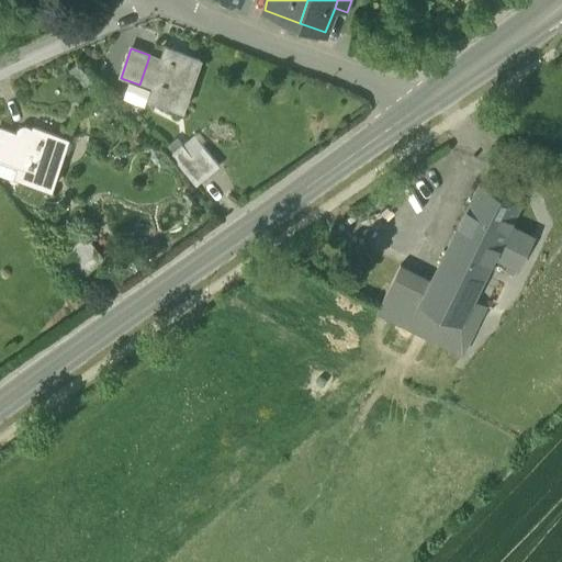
[(163,59),(159,67),(147,63),(142,79),(154,82),(148,99),(182,111),(200,60),(166,48),(163,59)]
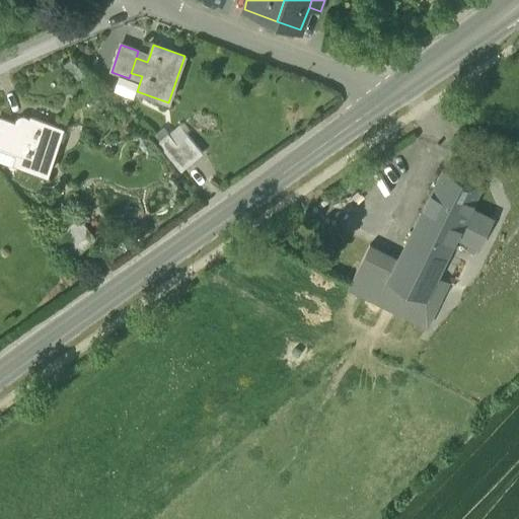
[(150,55),(138,51),(136,58),(147,62),(150,55)]
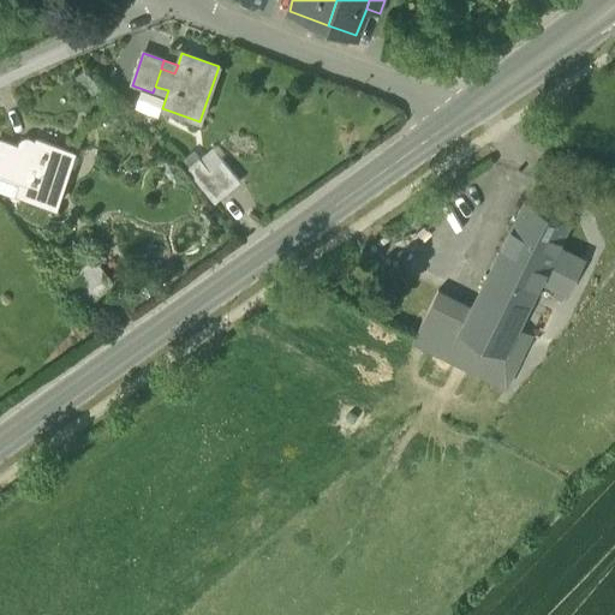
[(23,138),(18,150),(16,159),(29,163),(36,142),(23,138)]
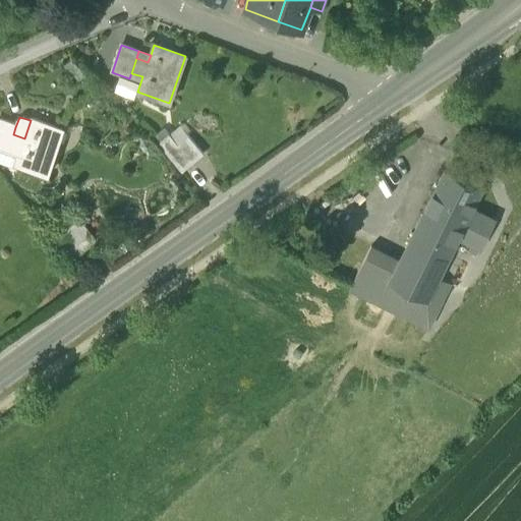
[(62,131),(31,120),(24,138),(13,134),(8,149),(19,153),(15,168),(47,178),(62,131)]
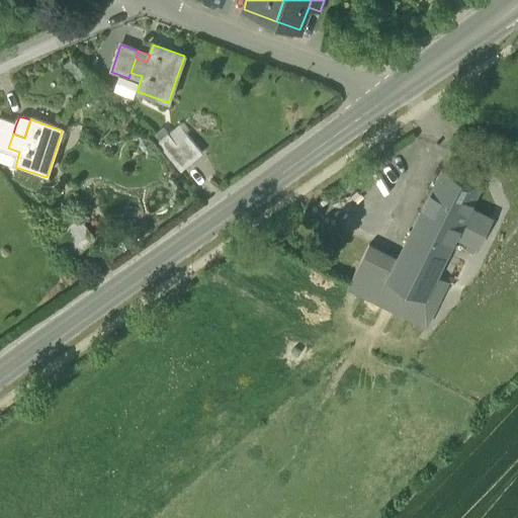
[(15,126),(0,121),(0,151),(6,154),(13,134),(15,126)]
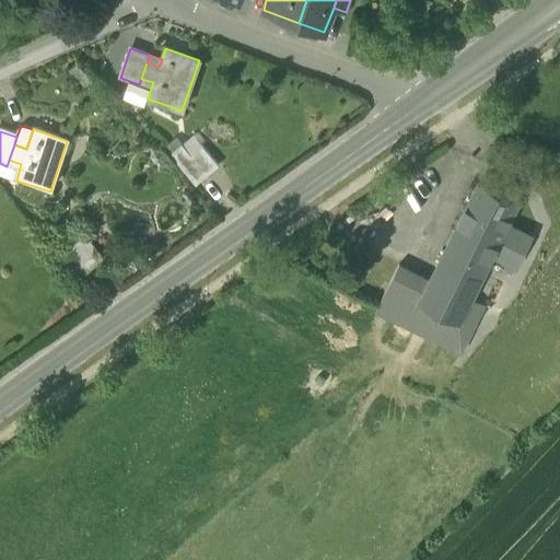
[(190,156),(182,147),(170,156),(195,186),(207,176),(190,156)]
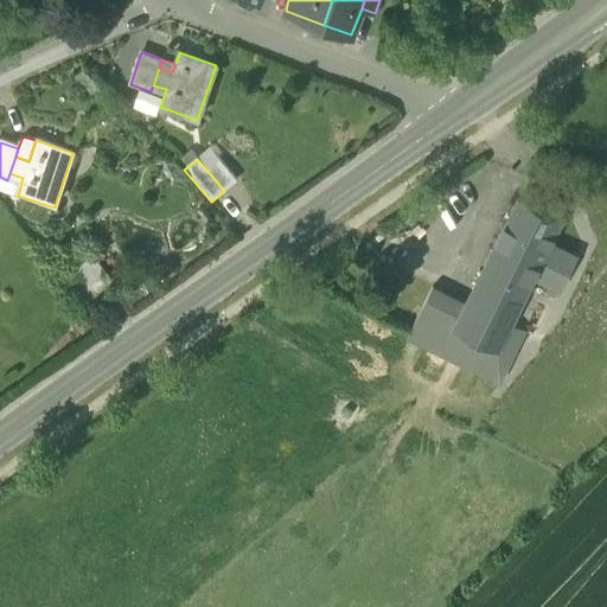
[(236,180),(218,159),(206,170),(224,191),(236,180)]
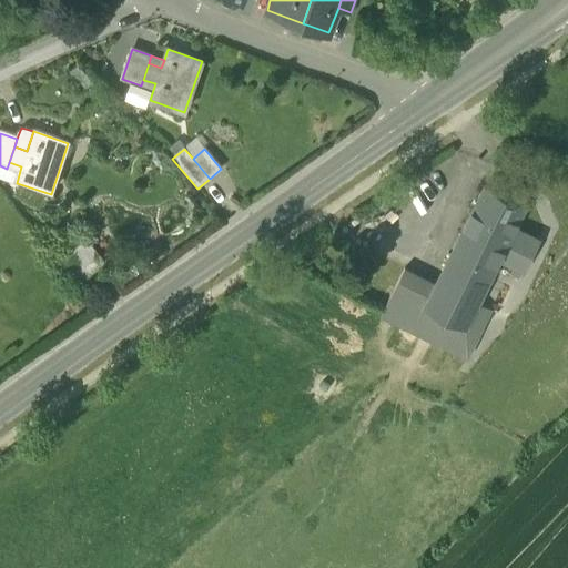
[(485,184),(473,210),(436,285),(425,307),(467,327),(478,305),(500,261),(517,226),(527,205),(485,184)]
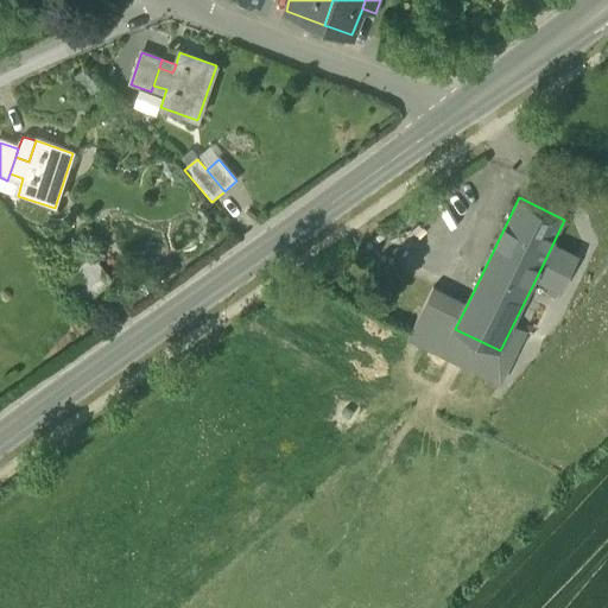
[(553,242),(536,279),(559,291),(578,254),(553,242)]
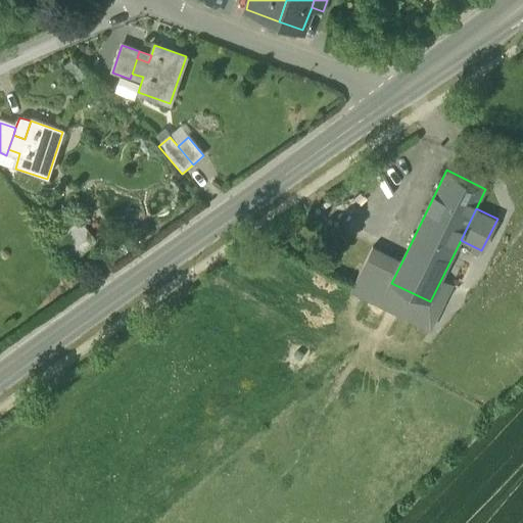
[(79,224),(54,245),(70,264),(95,243),(79,224)]
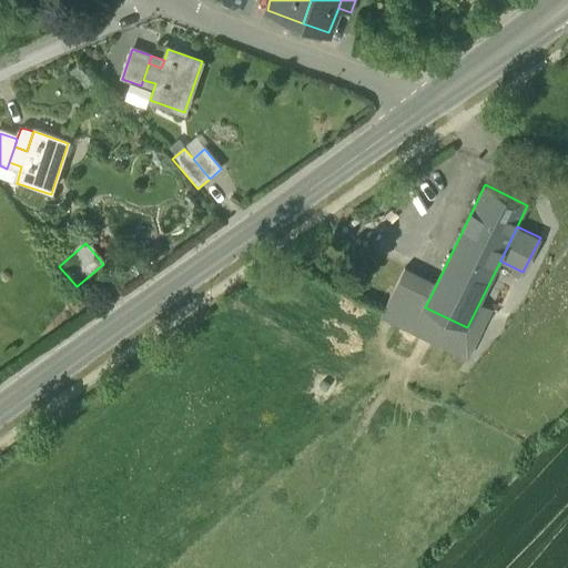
[(436,285),(404,271),(384,312),(469,352),(488,311),(478,305),(467,327),(425,307),(436,285)]
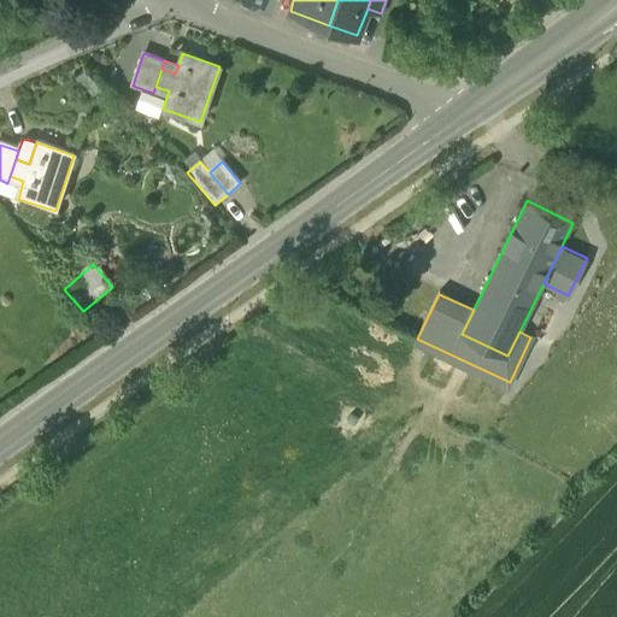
All buildings are outlined.
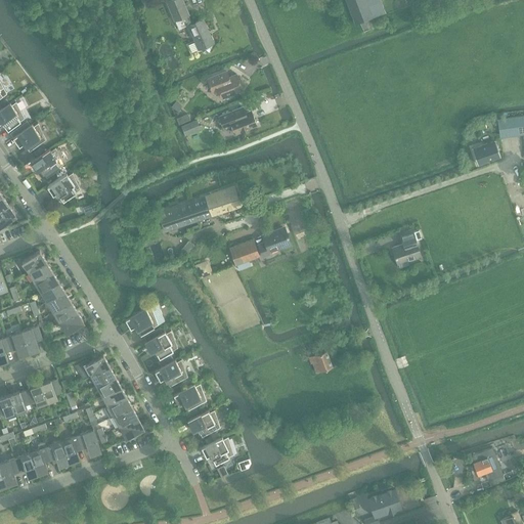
[(181,0),(171,0),(166,2),(175,22),(175,20),(179,30),(188,26),(192,24),(191,23),(188,15),(188,14),(181,0)]
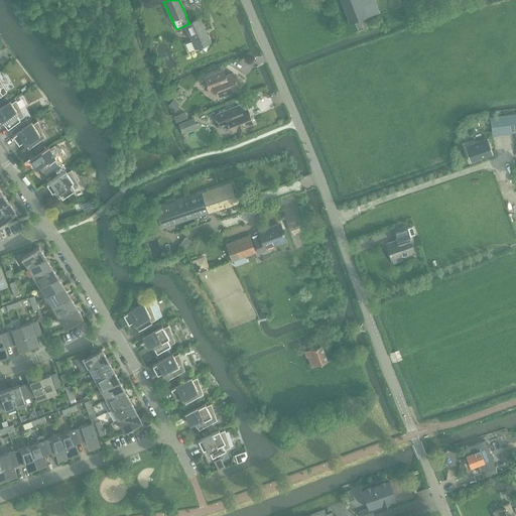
[(375,0),(341,0),(350,23),(380,12),(375,0)]
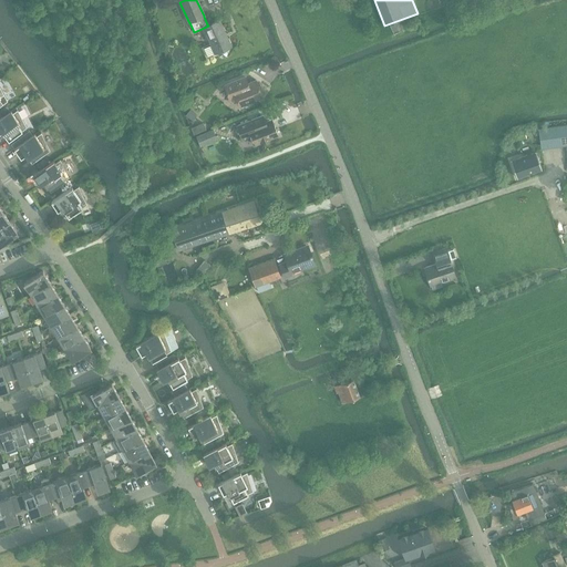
[(208,26),(204,28),(212,44),(204,49),(207,57),(215,53),(217,52),(218,57),(223,58),(226,55),(227,52),(226,49),(230,47),(218,20),(207,24),(208,26)]
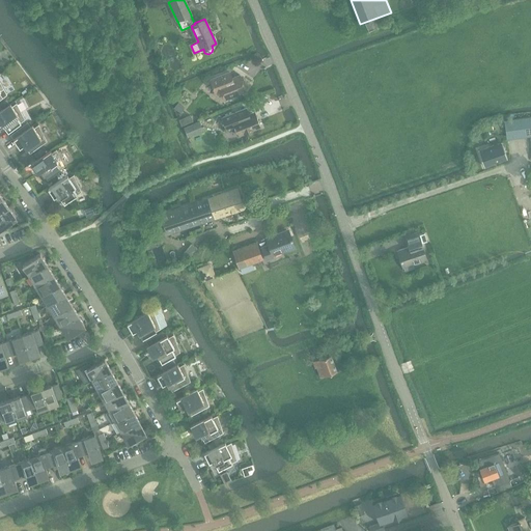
[(240,75),(232,79),(229,72),(210,80),(215,93),(221,90),(224,100),(246,90),(240,75)]
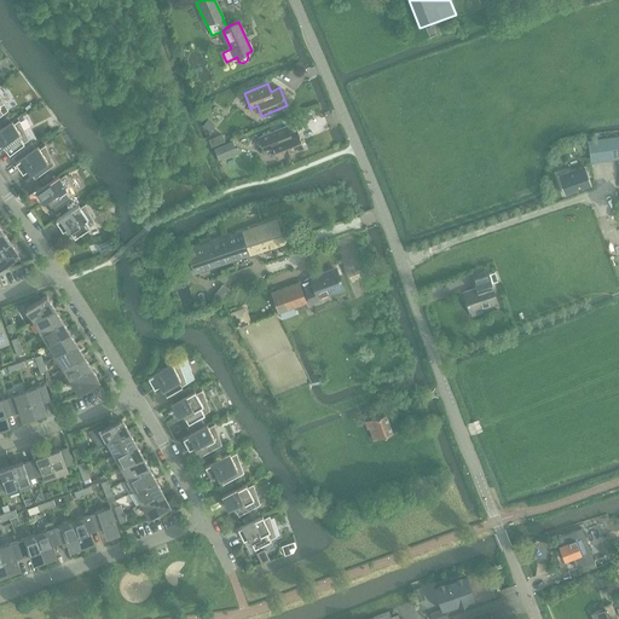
[(9,116),(0,122),(4,127),(11,121),(9,116)]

▶ _AIM OF THE TASK_:
Give back every entry verbatim. No pictures belong in the copy.

▶ _COMPLETED TASK_:
[(163,59),(159,67),(147,63),(142,79),(154,82),(148,99),(182,111),(200,60),(166,48),(163,59)]
[(150,55),(138,51),(136,58),(147,62),(150,55)]
[(23,138),(18,150),(16,159),(29,163),(36,142),(23,138)]
[(62,131),(31,120),(24,138),(13,134),(8,149),(19,153),(15,168),(47,178),(62,131)]
[(15,126),(0,121),(0,151),(6,154),(13,134),(15,126)]
[(190,156),(182,147),(170,156),(195,186),(207,176),(190,156)]
[(236,180),(218,159),(206,170),(224,191),(236,180)]
[(485,184),(473,210),(436,285),(425,307),(467,327),(478,305),(500,261),(517,226),(527,205),(485,184)]
[(553,242),(536,279),(559,291),(578,254),(553,242)]
[(79,224),(54,245),(70,264),(95,243),(79,224)]
[(436,285),(404,271),(384,312),(469,352),(488,311),(478,305),(467,327),(425,307),(436,285)]
All buildings are outlined.
[(181,0),(171,0),(166,2),(175,22),(175,20),(179,30),(188,26),(192,24),(191,23),(188,15),(188,14),(181,0)]
[(375,0),(341,0),(350,23),(380,12),(375,0)]
[(208,26),(204,28),(212,44),(204,49),(207,57),(215,53),(217,52),(218,57),(223,58),(226,55),(227,52),(226,49),(230,47),(218,20),(207,24),(208,26)]
[(240,75),(232,79),(229,72),(210,80),(215,93),(221,90),(224,100),(246,90),(240,75)]
[(9,116),(0,122),(4,127),(11,121),(9,116)]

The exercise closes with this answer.